> _WORK TO BE COMPLETED_: Check every line below, and copy those that include "DRIVER".

RECORDED DATA Block Start

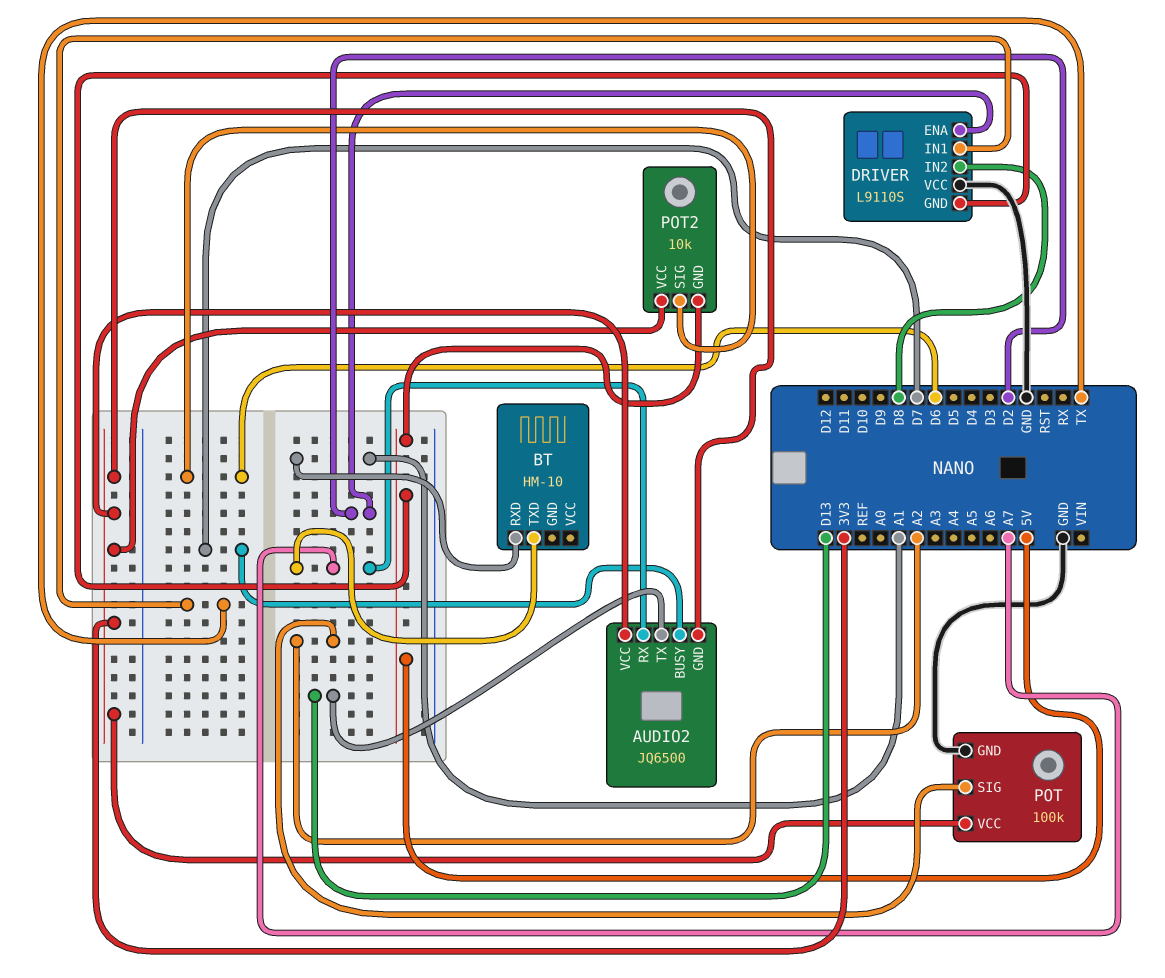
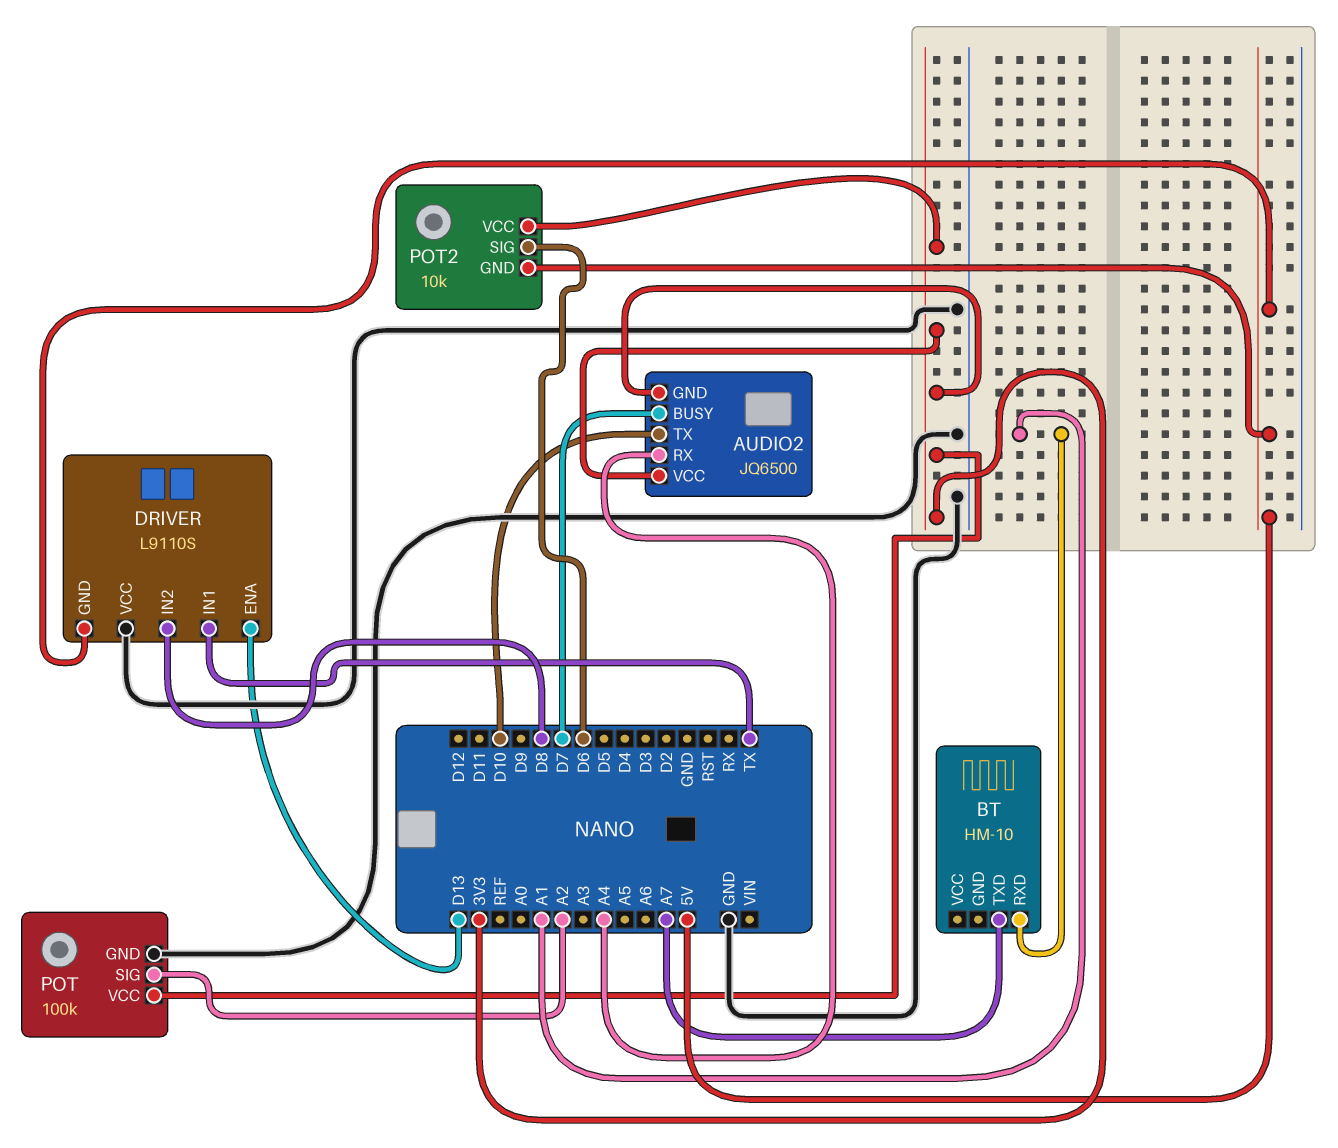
AUDIO2 pin RX: A7 -> A4
AUDIO2 pin TX: D13 -> D10
DRIVER pin ENA: D2 -> D13

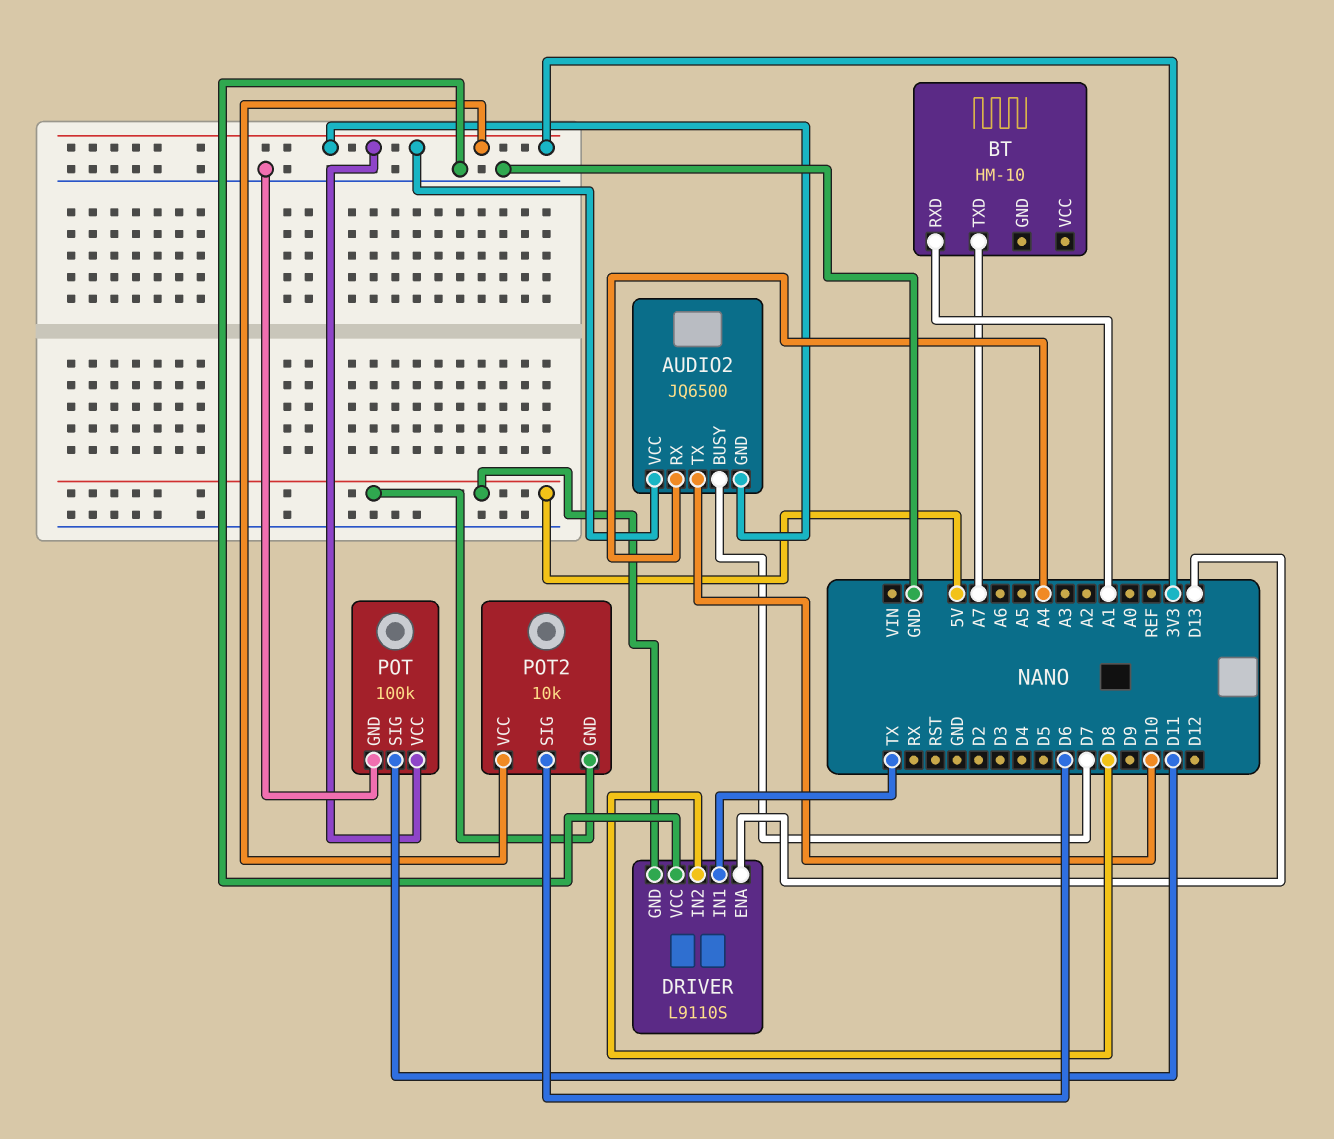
POT pin SIG: A2 -> D11

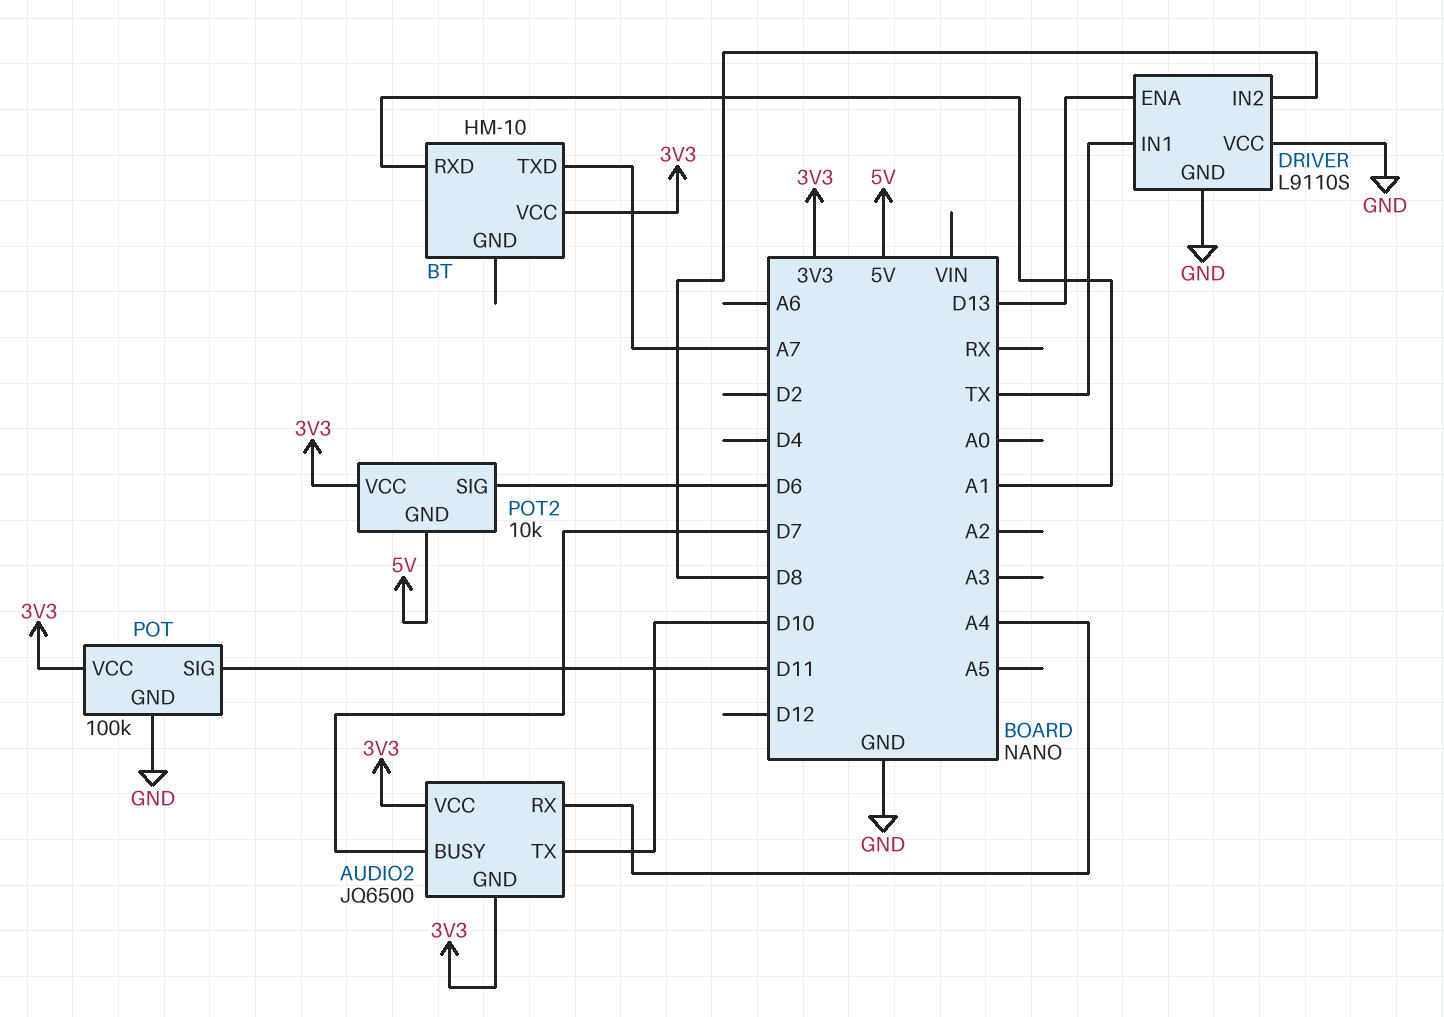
BT pin VCC: none -> 3V3
DRIVER pin GND: 5V -> GND

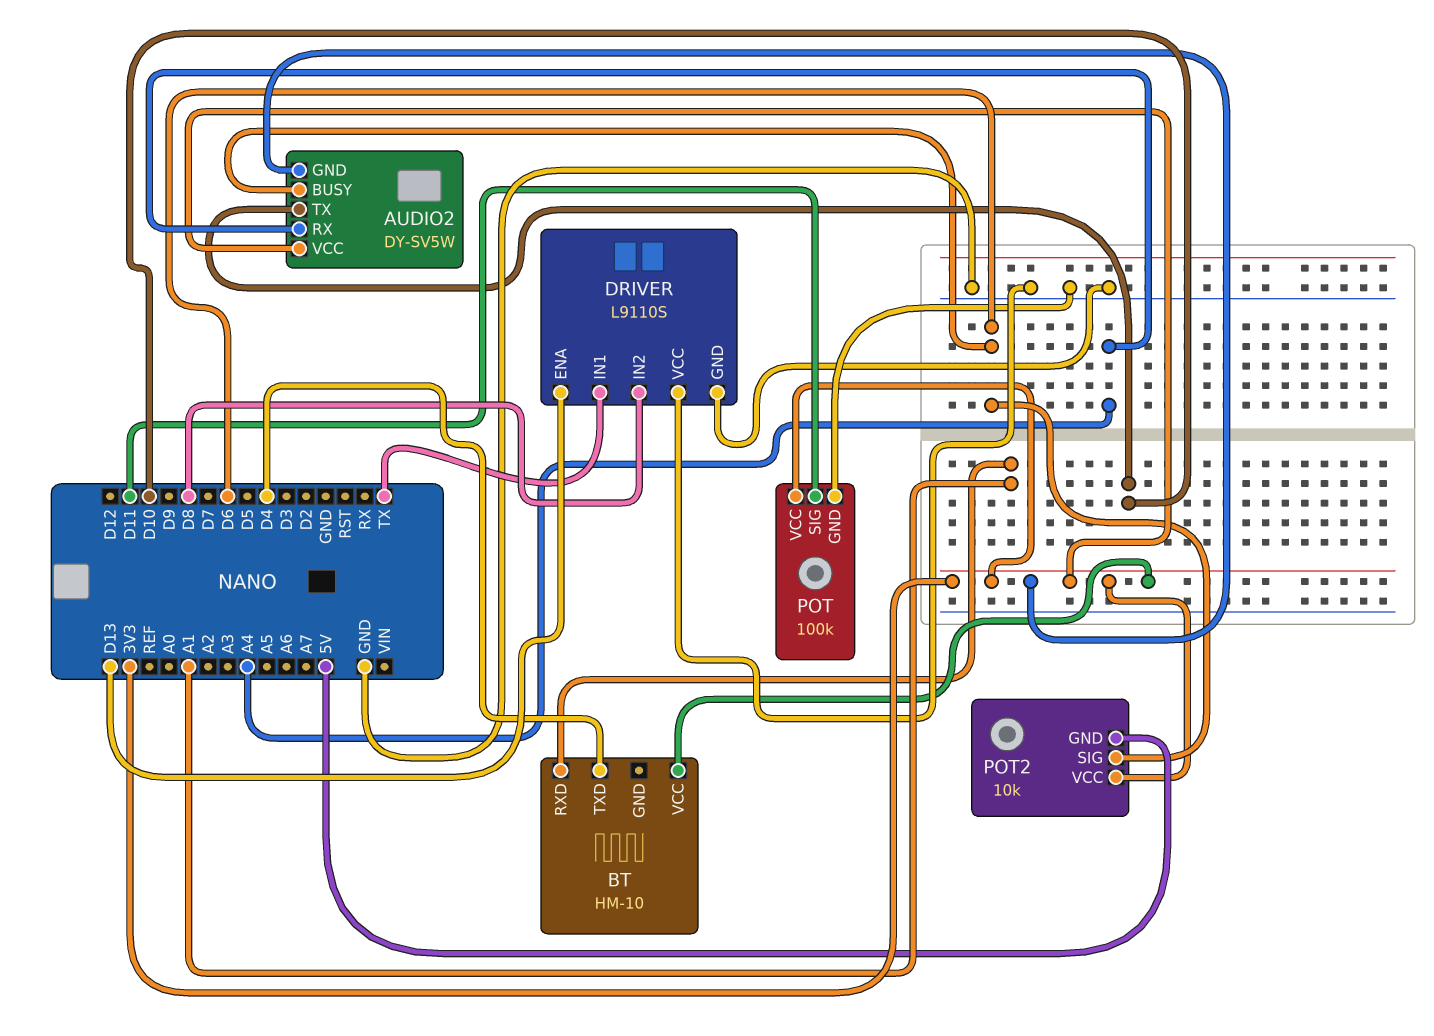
AUDIO2: JQ6500 -> DY-SV5W
AUDIO2 pin BUSY: D7 -> D6
BT pin TXD: A7 -> D4

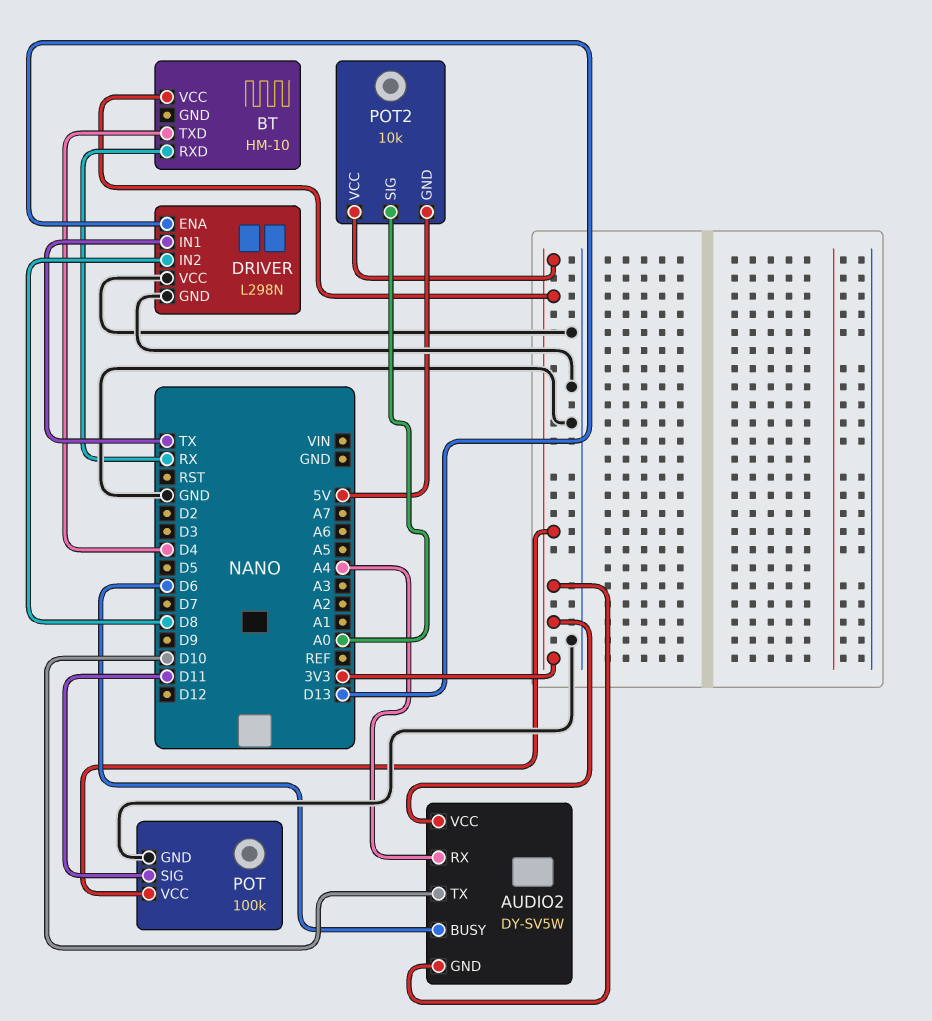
BT pin RXD: A1 -> RX
DRIVER: L9110S -> L298N
POT2 pin SIG: D6 -> A0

RECORDED DATA Block End

> _WRITTEN SOLUTION_:
DRIVER pin ENA: D2 -> D13
DRIVER pin GND: 5V -> GND
DRIVER: L9110S -> L298N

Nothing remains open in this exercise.